= YOUR GOAL =
List every line in the records below that contains the string "Violino", copying each such line in full. Match the capitalization exactly.
======== RECORDS FOR THIS EXERCISE ========
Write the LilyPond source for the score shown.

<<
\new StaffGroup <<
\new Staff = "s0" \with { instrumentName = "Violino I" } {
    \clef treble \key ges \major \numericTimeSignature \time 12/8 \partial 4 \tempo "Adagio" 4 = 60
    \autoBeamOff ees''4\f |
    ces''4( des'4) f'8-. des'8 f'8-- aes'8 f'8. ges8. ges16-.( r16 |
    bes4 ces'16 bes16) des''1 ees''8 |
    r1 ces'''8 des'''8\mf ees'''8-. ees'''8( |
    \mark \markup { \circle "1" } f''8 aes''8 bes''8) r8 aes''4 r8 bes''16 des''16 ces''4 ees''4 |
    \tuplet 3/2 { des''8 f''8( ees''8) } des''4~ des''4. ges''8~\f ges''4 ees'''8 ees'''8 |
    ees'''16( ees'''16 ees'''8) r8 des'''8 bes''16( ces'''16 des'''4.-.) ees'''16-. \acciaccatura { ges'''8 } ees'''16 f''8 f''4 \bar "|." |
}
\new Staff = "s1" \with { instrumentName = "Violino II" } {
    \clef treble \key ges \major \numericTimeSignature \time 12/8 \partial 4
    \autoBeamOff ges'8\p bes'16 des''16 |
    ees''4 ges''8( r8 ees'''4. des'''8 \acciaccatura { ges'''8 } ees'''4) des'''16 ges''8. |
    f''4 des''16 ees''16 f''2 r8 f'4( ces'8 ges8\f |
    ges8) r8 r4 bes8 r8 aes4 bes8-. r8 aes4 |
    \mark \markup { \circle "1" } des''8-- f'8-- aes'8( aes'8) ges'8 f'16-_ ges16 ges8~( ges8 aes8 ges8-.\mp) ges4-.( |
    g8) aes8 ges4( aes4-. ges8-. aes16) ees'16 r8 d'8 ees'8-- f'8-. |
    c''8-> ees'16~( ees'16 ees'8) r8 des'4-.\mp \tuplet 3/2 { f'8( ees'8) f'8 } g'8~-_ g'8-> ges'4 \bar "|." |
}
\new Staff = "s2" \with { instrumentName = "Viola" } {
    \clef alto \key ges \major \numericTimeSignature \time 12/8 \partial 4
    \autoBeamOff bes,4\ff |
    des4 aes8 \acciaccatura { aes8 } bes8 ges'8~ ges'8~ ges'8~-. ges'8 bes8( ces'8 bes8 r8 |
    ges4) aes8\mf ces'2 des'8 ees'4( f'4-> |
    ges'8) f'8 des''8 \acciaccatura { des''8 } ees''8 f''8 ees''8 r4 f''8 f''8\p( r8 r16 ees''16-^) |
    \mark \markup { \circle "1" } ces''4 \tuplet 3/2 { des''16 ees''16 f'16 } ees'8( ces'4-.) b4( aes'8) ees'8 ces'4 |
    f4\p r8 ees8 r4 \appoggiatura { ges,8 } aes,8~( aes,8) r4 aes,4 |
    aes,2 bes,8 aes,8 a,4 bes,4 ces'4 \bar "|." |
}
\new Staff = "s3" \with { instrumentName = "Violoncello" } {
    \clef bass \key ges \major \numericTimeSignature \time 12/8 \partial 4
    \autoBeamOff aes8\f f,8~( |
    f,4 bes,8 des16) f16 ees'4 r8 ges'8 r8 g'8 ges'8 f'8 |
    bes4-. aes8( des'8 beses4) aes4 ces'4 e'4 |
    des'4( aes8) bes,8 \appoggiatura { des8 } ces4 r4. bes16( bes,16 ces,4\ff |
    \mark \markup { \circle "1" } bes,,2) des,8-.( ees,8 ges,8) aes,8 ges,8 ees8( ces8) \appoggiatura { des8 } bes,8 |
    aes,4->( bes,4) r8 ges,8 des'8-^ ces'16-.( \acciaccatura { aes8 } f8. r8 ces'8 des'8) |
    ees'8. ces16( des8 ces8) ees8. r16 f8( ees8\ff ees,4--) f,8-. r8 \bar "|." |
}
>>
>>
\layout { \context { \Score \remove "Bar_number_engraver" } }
========
= SOLUTION FOR THIS TASK =
\new Staff = "s0" \with { instrumentName = "Violino I" } {
\new Staff = "s1" \with { instrumentName = "Violino II" } {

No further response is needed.